[ASSIGNMENT]: Report, as a single number, how many lines of the records contain the word "pentagon".

[RECORD EXTRACTS]:
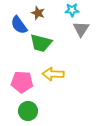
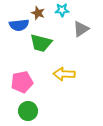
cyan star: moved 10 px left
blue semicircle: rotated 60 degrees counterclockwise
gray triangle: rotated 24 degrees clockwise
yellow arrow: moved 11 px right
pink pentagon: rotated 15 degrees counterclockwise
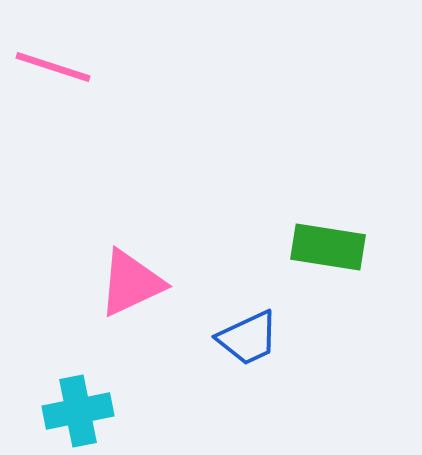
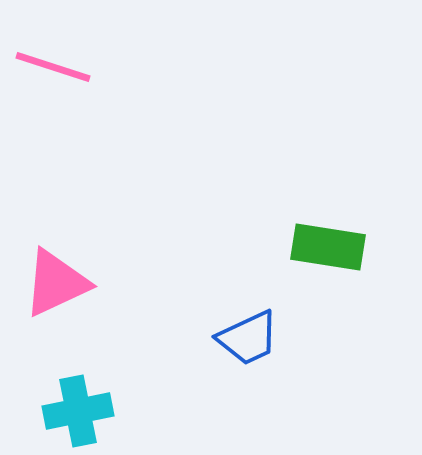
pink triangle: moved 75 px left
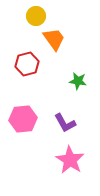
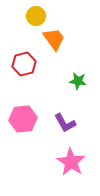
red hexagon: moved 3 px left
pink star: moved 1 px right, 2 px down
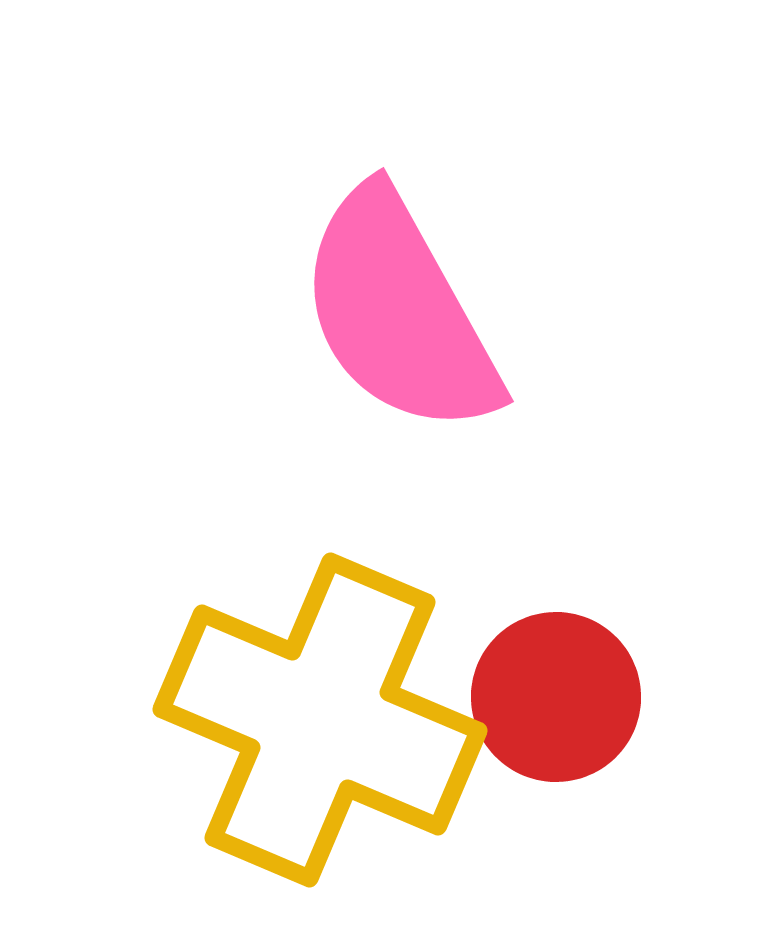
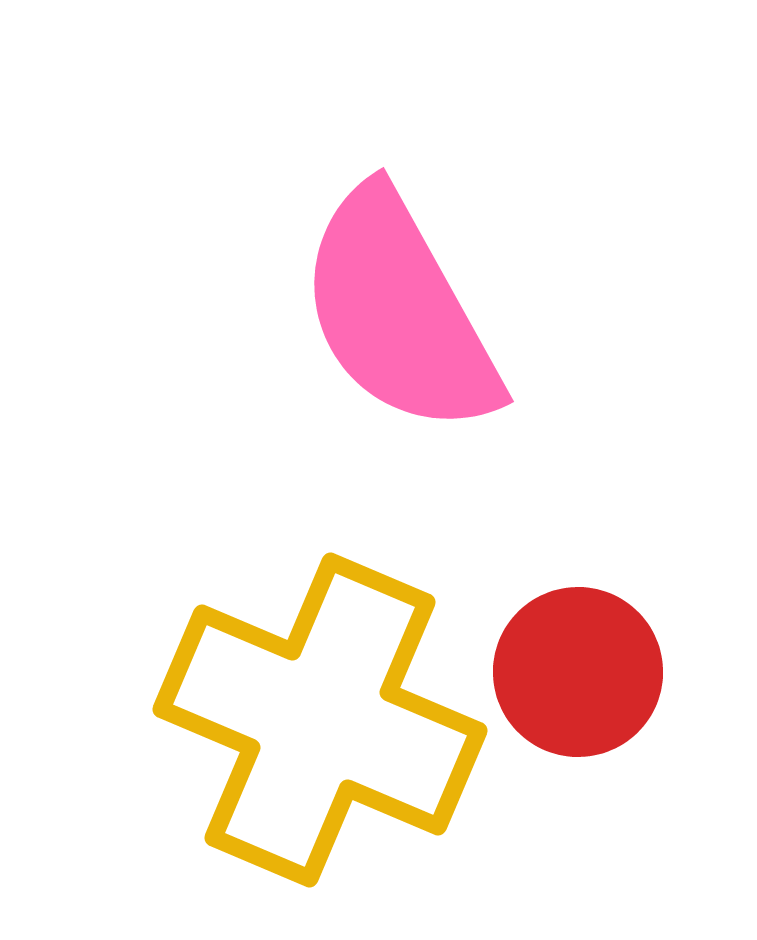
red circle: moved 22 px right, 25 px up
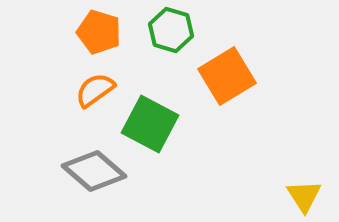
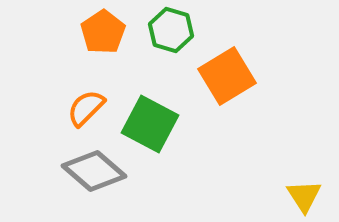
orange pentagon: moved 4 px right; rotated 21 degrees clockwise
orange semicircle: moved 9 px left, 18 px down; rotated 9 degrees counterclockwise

[RESULT]: 2